──────── Data to process

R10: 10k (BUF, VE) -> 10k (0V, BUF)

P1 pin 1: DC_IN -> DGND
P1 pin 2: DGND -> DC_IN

────────────────
──────── Data to process

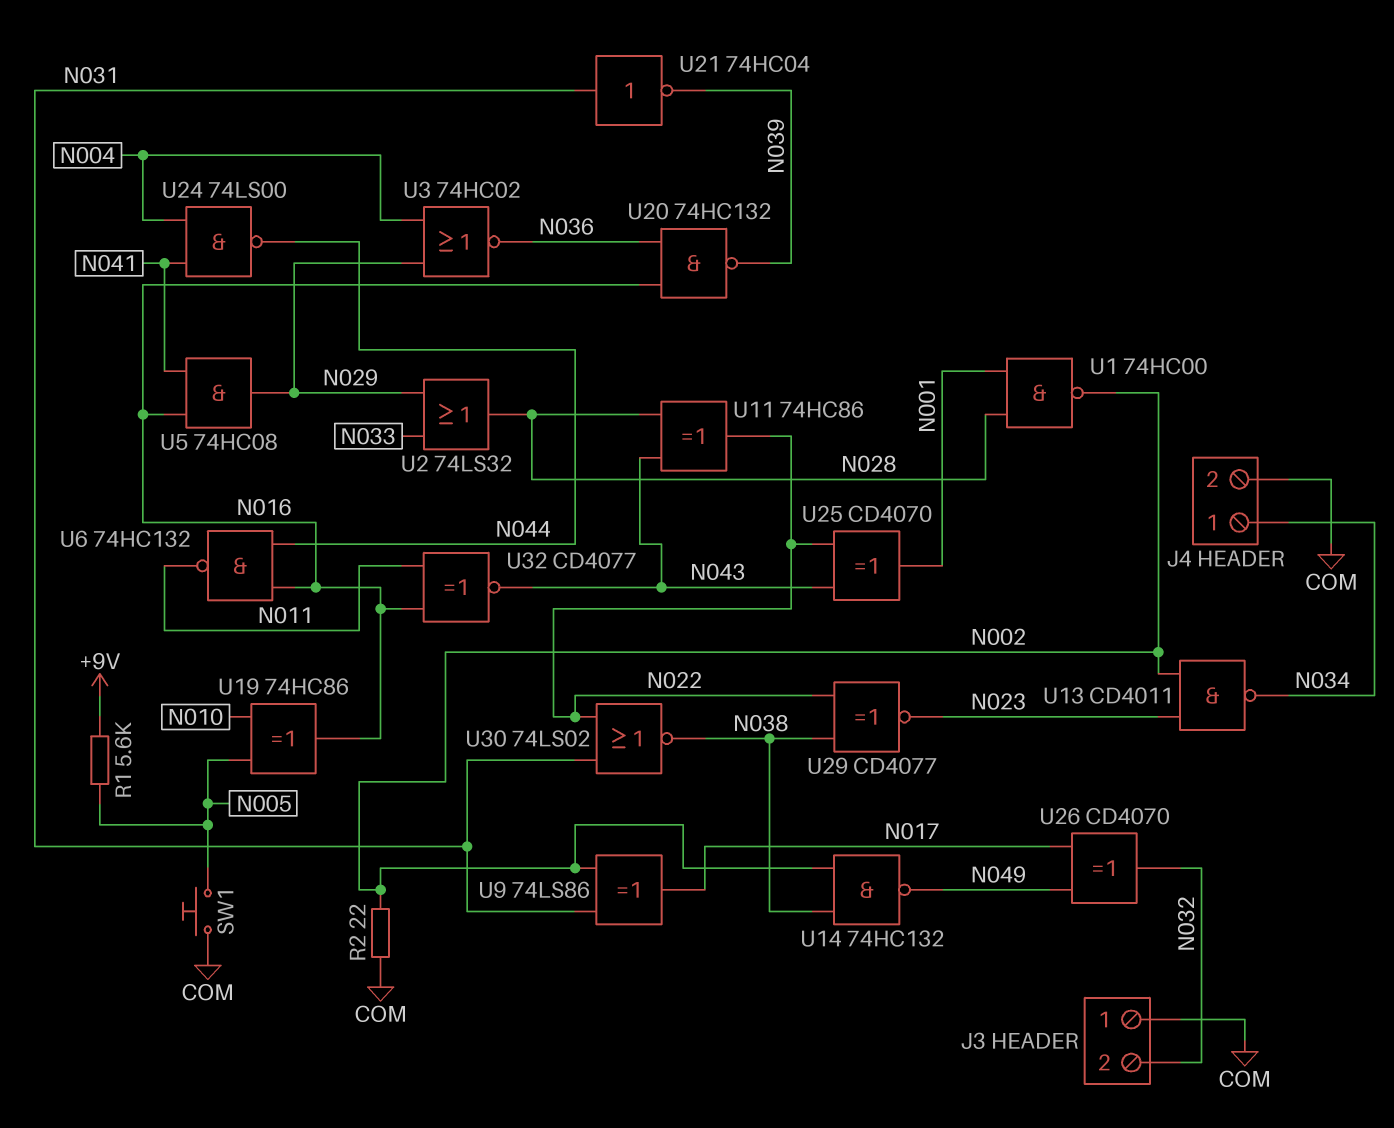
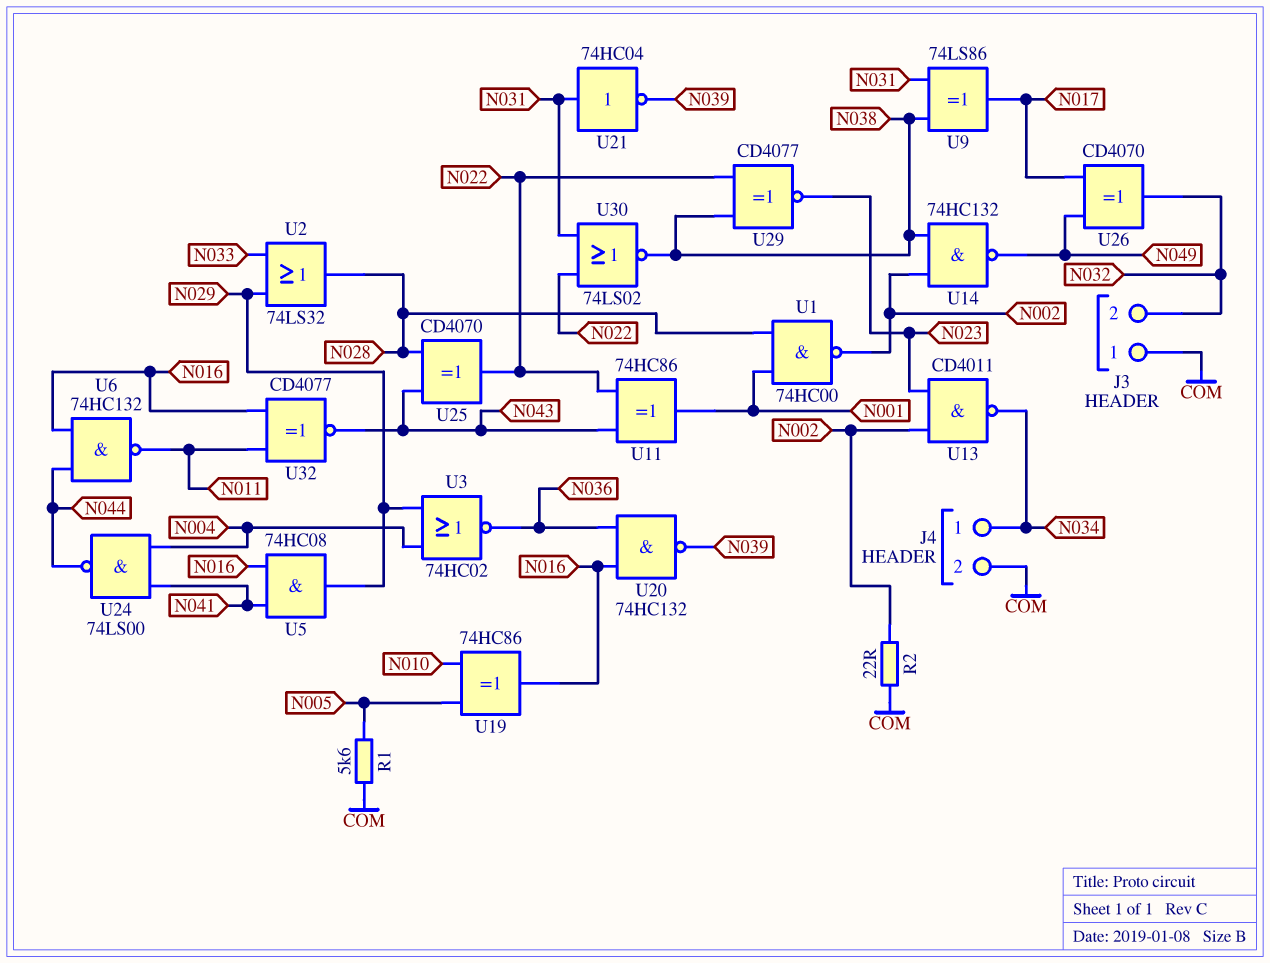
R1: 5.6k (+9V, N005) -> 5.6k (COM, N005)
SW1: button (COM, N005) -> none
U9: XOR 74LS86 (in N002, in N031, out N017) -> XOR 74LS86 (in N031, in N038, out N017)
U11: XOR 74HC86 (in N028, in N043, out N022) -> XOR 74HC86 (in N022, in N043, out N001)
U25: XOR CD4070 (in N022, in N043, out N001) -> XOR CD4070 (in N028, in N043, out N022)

────────────────

Task goal:
The range runs from the line above containing "U11: XOR 74HC86" to the line containing "U25: XOR CD4070", inclusive. Restate those lines word for word and no others.

Output of the exercise:
U11: XOR 74HC86 (in N028, in N043, out N022) -> XOR 74HC86 (in N022, in N043, out N001)
U25: XOR CD4070 (in N022, in N043, out N001) -> XOR CD4070 (in N028, in N043, out N022)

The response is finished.